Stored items

'''

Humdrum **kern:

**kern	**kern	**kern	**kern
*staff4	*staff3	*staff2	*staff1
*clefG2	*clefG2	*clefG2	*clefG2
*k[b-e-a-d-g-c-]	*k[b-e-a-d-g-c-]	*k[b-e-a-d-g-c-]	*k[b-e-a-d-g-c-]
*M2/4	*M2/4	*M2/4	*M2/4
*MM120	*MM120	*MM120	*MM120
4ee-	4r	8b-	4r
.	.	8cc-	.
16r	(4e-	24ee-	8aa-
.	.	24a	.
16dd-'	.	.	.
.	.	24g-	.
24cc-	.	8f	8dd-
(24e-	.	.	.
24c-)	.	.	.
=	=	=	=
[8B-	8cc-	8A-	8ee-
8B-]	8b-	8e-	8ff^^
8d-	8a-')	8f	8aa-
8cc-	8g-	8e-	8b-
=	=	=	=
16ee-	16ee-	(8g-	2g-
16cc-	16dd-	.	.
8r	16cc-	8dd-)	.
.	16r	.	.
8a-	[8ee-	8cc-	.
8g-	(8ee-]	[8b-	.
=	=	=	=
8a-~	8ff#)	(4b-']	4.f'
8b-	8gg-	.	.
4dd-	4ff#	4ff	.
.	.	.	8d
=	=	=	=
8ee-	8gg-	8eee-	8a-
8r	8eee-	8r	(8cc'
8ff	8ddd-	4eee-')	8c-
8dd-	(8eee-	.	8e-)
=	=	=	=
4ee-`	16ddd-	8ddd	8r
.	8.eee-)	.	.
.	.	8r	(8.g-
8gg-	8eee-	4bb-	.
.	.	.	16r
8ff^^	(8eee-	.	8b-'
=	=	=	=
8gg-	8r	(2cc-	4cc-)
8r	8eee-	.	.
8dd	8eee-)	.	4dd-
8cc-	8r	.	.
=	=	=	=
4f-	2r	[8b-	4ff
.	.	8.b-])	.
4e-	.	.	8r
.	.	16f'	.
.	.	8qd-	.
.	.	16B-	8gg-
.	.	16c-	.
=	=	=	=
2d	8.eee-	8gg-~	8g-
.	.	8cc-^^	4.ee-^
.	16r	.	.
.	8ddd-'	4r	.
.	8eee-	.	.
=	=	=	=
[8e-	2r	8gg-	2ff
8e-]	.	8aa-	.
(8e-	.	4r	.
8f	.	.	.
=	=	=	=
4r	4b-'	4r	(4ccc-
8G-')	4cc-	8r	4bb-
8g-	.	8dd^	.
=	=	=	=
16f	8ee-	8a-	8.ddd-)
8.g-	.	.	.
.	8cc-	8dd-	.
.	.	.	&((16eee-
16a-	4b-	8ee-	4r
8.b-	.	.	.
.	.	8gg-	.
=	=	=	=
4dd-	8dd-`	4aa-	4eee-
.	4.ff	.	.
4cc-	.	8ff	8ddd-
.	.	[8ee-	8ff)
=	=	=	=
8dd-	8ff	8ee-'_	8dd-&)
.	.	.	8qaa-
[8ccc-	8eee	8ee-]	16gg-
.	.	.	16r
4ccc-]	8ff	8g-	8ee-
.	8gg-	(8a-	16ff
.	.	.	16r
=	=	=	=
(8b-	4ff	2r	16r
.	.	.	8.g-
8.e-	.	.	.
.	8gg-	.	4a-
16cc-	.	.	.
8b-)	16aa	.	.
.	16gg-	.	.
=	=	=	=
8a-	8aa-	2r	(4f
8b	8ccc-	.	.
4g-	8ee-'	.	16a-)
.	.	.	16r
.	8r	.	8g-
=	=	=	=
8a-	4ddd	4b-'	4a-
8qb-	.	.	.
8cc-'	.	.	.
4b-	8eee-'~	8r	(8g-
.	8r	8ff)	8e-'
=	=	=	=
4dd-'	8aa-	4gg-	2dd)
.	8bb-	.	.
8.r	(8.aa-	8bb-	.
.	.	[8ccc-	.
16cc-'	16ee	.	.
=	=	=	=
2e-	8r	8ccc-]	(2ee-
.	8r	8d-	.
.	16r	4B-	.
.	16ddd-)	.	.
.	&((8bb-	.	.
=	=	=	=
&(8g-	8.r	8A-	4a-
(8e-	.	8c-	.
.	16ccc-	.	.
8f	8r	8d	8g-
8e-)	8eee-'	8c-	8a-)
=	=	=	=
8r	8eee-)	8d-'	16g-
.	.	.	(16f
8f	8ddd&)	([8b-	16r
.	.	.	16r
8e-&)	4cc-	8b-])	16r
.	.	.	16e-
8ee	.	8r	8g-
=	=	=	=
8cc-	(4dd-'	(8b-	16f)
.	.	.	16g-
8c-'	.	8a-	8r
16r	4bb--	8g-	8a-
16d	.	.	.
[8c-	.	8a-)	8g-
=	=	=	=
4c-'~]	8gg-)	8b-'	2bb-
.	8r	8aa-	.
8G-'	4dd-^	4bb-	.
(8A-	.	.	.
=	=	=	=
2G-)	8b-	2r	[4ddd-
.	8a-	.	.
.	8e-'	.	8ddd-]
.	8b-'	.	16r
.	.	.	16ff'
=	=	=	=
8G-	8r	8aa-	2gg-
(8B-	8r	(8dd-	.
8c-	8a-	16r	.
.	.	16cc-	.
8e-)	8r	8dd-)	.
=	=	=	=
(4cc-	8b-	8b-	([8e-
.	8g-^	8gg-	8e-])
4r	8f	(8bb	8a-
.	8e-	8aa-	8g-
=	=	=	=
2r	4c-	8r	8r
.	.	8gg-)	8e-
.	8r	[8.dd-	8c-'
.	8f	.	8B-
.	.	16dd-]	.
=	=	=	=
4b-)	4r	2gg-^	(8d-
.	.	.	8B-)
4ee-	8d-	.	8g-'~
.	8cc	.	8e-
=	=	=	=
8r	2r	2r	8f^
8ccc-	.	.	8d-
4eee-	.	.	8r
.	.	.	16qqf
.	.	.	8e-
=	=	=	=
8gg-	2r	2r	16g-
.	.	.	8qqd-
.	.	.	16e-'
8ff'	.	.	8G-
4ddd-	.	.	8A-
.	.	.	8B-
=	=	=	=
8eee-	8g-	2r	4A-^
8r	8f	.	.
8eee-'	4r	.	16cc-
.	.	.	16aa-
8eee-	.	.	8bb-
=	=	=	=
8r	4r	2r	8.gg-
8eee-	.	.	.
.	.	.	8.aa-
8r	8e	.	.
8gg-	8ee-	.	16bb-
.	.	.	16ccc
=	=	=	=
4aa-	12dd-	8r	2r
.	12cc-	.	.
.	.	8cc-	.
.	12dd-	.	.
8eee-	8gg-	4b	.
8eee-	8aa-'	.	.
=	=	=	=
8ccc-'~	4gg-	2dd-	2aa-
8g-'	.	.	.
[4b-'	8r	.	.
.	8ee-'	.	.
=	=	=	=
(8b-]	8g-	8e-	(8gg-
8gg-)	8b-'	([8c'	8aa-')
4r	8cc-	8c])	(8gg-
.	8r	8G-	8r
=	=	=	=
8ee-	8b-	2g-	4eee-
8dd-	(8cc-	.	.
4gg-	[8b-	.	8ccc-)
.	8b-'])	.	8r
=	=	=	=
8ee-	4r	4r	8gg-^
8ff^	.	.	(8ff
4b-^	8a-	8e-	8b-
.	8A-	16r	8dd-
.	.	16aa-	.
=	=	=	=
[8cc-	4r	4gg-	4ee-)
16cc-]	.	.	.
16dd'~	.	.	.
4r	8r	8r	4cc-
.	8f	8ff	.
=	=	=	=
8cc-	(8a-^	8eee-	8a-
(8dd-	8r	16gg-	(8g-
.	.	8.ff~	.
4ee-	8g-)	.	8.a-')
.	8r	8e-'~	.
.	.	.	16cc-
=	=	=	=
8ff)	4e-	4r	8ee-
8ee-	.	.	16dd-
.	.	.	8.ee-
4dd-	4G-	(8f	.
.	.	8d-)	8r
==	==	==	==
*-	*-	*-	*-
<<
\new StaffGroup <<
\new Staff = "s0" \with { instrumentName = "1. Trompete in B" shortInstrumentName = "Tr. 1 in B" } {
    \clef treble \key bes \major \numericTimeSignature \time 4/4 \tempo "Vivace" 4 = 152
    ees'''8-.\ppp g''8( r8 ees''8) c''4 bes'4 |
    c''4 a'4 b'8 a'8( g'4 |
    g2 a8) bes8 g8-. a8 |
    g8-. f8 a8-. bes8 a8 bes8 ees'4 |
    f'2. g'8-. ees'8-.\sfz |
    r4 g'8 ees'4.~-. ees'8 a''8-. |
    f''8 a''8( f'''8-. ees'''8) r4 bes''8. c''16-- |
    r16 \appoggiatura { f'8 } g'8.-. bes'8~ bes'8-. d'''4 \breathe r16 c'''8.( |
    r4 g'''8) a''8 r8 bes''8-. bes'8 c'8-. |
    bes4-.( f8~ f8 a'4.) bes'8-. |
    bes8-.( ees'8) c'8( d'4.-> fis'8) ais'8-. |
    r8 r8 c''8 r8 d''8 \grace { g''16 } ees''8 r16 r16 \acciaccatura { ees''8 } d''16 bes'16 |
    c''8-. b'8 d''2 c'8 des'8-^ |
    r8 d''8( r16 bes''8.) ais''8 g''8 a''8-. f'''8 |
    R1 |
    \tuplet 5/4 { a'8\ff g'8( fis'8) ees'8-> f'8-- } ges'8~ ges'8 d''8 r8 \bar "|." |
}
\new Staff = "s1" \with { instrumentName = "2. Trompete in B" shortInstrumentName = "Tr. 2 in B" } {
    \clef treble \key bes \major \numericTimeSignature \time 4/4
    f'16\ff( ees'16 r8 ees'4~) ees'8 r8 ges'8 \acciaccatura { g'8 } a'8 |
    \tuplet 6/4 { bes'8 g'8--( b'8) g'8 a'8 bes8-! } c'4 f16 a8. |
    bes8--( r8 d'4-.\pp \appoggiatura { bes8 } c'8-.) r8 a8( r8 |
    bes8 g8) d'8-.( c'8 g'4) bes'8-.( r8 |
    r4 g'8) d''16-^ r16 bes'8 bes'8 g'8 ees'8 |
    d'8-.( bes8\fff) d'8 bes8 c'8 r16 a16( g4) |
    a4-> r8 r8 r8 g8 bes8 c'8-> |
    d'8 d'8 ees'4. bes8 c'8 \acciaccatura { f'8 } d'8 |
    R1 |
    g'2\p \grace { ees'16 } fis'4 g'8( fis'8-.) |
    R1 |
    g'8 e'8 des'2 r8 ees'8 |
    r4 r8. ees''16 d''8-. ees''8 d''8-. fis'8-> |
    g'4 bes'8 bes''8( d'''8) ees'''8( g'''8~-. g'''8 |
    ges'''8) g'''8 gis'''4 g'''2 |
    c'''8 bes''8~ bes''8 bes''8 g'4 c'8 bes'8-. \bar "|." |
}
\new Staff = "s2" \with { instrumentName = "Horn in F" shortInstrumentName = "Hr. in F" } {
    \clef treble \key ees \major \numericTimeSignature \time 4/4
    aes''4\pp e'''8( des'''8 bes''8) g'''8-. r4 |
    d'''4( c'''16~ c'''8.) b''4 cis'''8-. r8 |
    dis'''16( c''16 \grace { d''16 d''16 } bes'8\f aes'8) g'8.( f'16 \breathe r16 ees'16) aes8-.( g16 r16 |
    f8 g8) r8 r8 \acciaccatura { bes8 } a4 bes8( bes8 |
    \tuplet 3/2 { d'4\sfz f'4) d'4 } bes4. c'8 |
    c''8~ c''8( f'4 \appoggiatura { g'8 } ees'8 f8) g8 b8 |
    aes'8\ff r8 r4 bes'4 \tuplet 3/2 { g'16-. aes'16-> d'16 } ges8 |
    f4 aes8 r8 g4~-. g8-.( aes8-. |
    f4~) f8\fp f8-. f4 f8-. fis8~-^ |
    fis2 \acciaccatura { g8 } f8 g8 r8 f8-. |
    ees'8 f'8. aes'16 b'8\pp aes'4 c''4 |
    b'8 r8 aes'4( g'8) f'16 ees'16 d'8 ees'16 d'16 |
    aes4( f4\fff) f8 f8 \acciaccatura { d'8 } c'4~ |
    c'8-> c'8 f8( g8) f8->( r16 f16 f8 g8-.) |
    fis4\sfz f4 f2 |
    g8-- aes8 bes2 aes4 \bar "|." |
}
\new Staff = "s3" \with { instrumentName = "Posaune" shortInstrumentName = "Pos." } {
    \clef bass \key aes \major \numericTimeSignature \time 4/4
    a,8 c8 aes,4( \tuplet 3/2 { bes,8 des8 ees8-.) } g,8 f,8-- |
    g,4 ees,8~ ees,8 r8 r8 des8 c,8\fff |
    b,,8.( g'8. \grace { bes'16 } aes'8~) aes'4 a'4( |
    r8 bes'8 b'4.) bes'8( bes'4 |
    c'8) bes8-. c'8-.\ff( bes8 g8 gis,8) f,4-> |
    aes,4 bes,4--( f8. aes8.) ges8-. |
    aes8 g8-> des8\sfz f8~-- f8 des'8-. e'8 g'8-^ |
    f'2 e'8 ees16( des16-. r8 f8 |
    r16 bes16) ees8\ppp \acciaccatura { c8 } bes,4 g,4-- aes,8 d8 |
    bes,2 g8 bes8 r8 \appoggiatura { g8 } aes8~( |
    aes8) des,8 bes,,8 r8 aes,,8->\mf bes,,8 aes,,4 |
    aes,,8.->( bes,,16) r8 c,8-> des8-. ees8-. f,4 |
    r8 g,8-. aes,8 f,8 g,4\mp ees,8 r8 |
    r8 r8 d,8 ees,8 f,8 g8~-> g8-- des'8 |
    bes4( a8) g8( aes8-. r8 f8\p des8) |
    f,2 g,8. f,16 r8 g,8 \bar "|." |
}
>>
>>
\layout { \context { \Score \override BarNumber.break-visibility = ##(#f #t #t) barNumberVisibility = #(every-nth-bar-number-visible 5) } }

'''

* WHAT YOU ARE ASKED TO DO
Report each line in the items above that contains the string "instrumentName".

* THE COMPLETED TASK
\new Staff = "s0" \with { instrumentName = "1. Trompete in B" shortInstrumentName = "Tr. 1 in B" } {
\new Staff = "s1" \with { instrumentName = "2. Trompete in B" shortInstrumentName = "Tr. 2 in B" } {
\new Staff = "s2" \with { instrumentName = "Horn in F" shortInstrumentName = "Hr. in F" } {
\new Staff = "s3" \with { instrumentName = "Posaune" shortInstrumentName = "Pos." } {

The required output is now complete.